Goal of the exercise
Update the entries from the start through the line containing "59: (1008, 683)" by changing "top-left" to "upper-left", keeping everything else unchanged. Give only those lines.

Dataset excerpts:
....

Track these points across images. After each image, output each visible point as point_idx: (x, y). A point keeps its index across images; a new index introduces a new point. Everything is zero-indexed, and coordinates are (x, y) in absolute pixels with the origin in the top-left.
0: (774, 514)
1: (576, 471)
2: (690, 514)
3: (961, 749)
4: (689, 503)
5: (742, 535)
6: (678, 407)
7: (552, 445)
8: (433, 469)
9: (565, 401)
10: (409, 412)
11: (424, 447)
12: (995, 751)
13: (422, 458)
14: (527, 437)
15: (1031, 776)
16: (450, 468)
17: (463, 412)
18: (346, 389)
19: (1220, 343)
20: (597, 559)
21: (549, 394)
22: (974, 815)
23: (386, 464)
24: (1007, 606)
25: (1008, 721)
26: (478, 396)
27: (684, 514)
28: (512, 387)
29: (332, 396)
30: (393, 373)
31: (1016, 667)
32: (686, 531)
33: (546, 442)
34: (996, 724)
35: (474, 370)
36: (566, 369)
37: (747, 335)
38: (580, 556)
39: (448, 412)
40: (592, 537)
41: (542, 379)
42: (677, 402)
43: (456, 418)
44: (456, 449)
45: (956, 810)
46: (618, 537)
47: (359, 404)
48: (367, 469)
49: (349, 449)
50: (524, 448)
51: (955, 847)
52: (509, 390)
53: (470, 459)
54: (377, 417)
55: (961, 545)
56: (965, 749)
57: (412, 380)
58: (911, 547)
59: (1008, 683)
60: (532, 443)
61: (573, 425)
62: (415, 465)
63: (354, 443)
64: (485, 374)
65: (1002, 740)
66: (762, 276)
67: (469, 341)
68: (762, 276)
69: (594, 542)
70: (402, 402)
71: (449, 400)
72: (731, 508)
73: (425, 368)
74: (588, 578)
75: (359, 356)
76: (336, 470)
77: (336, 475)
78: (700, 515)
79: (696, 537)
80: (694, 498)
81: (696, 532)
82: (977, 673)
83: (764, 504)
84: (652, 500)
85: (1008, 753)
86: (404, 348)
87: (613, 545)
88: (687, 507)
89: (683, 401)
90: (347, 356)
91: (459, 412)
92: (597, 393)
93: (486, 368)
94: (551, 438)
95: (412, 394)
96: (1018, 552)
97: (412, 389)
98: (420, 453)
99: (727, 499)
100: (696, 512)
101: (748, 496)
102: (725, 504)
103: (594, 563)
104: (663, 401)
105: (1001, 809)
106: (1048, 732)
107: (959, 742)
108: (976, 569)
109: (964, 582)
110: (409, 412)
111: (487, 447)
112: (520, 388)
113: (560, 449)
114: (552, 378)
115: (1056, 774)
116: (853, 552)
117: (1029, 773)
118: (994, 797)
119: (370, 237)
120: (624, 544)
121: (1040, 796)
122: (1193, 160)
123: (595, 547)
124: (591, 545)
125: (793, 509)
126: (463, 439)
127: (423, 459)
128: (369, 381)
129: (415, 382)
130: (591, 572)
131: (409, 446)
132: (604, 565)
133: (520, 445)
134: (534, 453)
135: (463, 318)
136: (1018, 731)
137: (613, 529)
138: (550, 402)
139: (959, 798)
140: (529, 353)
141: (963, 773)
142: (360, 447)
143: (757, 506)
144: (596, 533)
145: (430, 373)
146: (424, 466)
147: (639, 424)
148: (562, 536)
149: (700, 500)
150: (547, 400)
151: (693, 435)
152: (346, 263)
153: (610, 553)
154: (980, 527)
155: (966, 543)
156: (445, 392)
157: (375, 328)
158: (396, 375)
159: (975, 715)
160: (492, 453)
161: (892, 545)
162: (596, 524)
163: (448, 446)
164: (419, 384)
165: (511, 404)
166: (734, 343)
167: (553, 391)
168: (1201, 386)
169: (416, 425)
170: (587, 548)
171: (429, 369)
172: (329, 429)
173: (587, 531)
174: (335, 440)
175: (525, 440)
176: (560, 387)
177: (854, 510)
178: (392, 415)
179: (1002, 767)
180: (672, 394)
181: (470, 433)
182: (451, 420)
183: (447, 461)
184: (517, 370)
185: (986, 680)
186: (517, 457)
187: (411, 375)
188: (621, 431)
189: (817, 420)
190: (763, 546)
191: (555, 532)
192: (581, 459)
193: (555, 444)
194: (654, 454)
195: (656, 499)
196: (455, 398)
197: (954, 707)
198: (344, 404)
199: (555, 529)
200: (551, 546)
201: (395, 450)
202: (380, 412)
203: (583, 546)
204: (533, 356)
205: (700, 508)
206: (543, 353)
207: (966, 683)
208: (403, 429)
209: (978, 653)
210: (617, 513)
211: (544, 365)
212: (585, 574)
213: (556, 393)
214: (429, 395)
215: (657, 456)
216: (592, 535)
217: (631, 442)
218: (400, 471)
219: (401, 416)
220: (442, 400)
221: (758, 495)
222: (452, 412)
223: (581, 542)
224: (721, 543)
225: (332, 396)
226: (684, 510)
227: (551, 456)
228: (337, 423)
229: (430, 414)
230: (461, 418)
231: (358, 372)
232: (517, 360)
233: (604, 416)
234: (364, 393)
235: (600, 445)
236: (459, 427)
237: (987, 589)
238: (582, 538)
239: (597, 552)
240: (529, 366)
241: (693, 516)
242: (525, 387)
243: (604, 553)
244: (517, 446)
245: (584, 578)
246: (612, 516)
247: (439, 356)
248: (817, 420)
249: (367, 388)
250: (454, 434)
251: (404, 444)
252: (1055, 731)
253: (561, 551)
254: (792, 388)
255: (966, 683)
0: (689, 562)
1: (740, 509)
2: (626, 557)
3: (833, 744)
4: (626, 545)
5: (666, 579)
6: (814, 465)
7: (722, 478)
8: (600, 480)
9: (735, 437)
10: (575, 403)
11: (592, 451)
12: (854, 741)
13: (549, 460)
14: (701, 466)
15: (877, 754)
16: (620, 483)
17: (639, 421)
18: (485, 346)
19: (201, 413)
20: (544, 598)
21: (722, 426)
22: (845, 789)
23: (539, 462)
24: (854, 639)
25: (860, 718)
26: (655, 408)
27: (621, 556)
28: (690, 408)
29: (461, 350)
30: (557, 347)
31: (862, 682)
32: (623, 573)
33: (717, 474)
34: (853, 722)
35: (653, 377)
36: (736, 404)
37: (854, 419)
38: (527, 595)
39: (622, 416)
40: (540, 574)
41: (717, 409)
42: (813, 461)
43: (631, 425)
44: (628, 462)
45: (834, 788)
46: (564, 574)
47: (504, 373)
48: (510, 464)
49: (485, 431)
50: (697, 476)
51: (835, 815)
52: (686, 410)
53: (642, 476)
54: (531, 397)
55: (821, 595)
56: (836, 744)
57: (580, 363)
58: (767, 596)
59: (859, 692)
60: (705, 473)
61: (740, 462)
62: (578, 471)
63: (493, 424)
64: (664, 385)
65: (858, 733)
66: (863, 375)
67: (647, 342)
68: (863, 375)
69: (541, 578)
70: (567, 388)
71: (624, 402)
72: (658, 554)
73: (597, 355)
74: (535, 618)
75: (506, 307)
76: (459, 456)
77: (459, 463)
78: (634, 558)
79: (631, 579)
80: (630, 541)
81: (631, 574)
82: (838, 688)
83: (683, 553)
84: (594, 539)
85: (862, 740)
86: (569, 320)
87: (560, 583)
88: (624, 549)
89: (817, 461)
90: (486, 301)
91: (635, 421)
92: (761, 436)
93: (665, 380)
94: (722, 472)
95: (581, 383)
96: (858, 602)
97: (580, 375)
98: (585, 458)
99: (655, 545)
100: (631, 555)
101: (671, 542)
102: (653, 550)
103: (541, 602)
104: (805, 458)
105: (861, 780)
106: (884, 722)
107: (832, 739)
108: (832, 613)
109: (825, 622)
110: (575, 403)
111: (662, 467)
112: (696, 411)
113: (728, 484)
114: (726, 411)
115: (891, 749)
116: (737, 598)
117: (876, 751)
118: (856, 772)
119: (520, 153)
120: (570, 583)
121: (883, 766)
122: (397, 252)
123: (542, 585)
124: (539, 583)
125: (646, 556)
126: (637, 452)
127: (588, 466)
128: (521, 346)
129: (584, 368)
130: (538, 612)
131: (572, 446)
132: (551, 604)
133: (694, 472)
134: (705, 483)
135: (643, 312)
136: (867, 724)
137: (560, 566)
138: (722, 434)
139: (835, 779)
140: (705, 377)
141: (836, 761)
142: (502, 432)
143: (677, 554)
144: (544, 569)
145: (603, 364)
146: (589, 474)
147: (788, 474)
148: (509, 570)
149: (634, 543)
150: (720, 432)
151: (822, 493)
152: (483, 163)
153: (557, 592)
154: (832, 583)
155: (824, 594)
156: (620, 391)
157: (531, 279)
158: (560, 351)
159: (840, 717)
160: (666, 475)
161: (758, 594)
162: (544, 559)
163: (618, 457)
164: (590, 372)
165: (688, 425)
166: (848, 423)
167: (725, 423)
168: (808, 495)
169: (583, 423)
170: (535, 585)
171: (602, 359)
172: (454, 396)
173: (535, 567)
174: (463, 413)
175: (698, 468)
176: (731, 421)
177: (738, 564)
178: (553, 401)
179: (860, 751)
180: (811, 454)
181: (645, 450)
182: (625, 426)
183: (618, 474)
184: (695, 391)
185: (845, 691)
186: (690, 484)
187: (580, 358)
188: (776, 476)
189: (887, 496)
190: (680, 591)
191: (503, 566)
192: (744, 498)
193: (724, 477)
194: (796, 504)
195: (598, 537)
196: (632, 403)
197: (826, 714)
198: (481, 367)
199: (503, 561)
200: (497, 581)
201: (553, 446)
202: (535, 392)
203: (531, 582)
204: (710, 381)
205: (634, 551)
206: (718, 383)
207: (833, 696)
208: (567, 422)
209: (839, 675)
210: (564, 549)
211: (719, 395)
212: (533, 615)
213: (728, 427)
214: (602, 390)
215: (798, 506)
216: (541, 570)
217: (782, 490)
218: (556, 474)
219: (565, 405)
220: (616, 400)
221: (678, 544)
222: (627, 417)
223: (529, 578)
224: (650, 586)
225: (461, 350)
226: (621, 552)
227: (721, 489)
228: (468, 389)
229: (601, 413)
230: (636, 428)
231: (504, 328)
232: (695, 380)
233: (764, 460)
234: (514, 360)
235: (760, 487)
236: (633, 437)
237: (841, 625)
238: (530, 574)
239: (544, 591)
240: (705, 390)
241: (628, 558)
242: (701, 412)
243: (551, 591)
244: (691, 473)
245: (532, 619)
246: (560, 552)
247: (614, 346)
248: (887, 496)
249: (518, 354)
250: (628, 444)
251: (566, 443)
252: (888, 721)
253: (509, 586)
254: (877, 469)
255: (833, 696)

....

Response below
Track these points across images. After each image, output each visible point as point_idx: (x, y). A point keeps its index across images; a new index introduces a new point. Everything is zero-indexed, and coordinates are (x, y) in absolute pixels with the origin in the upper-left.
0: (774, 514)
1: (576, 471)
2: (690, 514)
3: (961, 749)
4: (689, 503)
5: (742, 535)
6: (678, 407)
7: (552, 445)
8: (433, 469)
9: (565, 401)
10: (409, 412)
11: (424, 447)
12: (995, 751)
13: (422, 458)
14: (527, 437)
15: (1031, 776)
16: (450, 468)
17: (463, 412)
18: (346, 389)
19: (1220, 343)
20: (597, 559)
21: (549, 394)
22: (974, 815)
23: (386, 464)
24: (1007, 606)
25: (1008, 721)
26: (478, 396)
27: (684, 514)
28: (512, 387)
29: (332, 396)
30: (393, 373)
31: (1016, 667)
32: (686, 531)
33: (546, 442)
34: (996, 724)
35: (474, 370)
36: (566, 369)
37: (747, 335)
38: (580, 556)
39: (448, 412)
40: (592, 537)
41: (542, 379)
42: (677, 402)
43: (456, 418)
44: (456, 449)
45: (956, 810)
46: (618, 537)
47: (359, 404)
48: (367, 469)
49: (349, 449)
50: (524, 448)
51: (955, 847)
52: (509, 390)
53: (470, 459)
54: (377, 417)
55: (961, 545)
56: (965, 749)
57: (412, 380)
58: (911, 547)
59: (1008, 683)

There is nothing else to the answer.